* [To do]
A verbatim transcript of the lines below, starting at the first and ending with the one that holds "SW2: button (+9V, D3) -> switch (+9V, D3)", is what should be produced.

*** Opening Dataset excerpts ***

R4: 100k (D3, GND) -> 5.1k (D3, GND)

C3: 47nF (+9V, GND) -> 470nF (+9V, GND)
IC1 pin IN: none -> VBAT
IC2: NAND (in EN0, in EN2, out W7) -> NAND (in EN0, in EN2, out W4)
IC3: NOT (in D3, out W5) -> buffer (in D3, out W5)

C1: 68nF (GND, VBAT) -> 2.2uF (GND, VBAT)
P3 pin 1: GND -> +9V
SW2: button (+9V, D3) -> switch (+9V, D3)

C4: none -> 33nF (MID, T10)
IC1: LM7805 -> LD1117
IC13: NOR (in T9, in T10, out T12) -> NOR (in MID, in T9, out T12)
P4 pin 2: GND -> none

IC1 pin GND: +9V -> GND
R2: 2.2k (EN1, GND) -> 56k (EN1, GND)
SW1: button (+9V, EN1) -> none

*** Closing Dataset excerpts ***

* [Response box]
R4: 100k (D3, GND) -> 5.1k (D3, GND)

C3: 47nF (+9V, GND) -> 470nF (+9V, GND)
IC1 pin IN: none -> VBAT
IC2: NAND (in EN0, in EN2, out W7) -> NAND (in EN0, in EN2, out W4)
IC3: NOT (in D3, out W5) -> buffer (in D3, out W5)

C1: 68nF (GND, VBAT) -> 2.2uF (GND, VBAT)
P3 pin 1: GND -> +9V
SW2: button (+9V, D3) -> switch (+9V, D3)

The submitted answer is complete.